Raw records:

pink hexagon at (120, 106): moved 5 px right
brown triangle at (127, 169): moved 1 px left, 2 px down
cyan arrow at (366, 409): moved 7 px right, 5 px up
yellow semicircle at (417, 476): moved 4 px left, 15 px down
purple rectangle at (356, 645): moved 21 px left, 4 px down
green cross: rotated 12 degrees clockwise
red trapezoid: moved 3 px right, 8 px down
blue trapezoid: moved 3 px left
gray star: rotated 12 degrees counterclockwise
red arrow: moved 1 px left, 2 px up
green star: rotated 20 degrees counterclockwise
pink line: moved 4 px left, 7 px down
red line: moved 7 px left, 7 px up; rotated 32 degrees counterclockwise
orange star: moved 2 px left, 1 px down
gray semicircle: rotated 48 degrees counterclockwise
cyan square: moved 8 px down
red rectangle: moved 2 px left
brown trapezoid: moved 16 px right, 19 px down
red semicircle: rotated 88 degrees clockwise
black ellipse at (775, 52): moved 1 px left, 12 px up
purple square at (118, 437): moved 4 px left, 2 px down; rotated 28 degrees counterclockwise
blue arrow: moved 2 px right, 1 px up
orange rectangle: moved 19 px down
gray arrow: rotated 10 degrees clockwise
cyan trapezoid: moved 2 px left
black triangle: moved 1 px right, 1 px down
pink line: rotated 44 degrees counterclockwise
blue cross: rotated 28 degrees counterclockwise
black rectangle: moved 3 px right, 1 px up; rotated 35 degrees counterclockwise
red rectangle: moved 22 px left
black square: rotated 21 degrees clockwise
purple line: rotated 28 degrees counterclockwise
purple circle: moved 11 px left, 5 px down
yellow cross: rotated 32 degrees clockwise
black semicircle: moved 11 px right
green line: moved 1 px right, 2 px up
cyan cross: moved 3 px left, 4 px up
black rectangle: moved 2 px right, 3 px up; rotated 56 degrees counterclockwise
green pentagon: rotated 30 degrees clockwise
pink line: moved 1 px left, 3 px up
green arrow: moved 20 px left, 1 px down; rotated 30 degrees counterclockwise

# Requirements:
Convert every line of the data into a JSON list of strings, with one string per line and blank lines left out.

# Solution:
[
  "pink hexagon at (120, 106): moved 5 px right",
  "brown triangle at (127, 169): moved 1 px left, 2 px down",
  "cyan arrow at (366, 409): moved 7 px right, 5 px up",
  "yellow semicircle at (417, 476): moved 4 px left, 15 px down",
  "purple rectangle at (356, 645): moved 21 px left, 4 px down",
  "green cross: rotated 12 degrees clockwise",
  "red trapezoid: moved 3 px right, 8 px down",
  "blue trapezoid: moved 3 px left",
  "gray star: rotated 12 degrees counterclockwise",
  "red arrow: moved 1 px left, 2 px up",
  "green star: rotated 20 degrees counterclockwise",
  "pink line: moved 4 px left, 7 px down",
  "red line: moved 7 px left, 7 px up; rotated 32 degrees counterclockwise",
  "orange star: moved 2 px left, 1 px down",
  "gray semicircle: rotated 48 degrees counterclockwise",
  "cyan square: moved 8 px down",
  "red rectangle: moved 2 px left",
  "brown trapezoid: moved 16 px right, 19 px down",
  "red semicircle: rotated 88 degrees clockwise",
  "black ellipse at (775, 52): moved 1 px left, 12 px up",
  "purple square at (118, 437): moved 4 px left, 2 px down; rotated 28 degrees counterclockwise",
  "blue arrow: moved 2 px right, 1 px up",
  "orange rectangle: moved 19 px down",
  "gray arrow: rotated 10 degrees clockwise",
  "cyan trapezoid: moved 2 px left",
  "black triangle: moved 1 px right, 1 px down",
  "pink line: rotated 44 degrees counterclockwise",
  "blue cross: rotated 28 degrees counterclockwise",
  "black rectangle: moved 3 px right, 1 px up; rotated 35 degrees counterclockwise",
  "red rectangle: moved 22 px left",
  "black square: rotated 21 degrees clockwise",
  "purple line: rotated 28 degrees counterclockwise",
  "purple circle: moved 11 px left, 5 px down",
  "yellow cross: rotated 32 degrees clockwise",
  "black semicircle: moved 11 px right",
  "green line: moved 1 px right, 2 px up",
  "cyan cross: moved 3 px left, 4 px up",
  "black rectangle: moved 2 px right, 3 px up; rotated 56 degrees counterclockwise",
  "green pentagon: rotated 30 degrees clockwise",
  "pink line: moved 1 px left, 3 px up",
  "green arrow: moved 20 px left, 1 px down; rotated 30 degrees counterclockwise"
]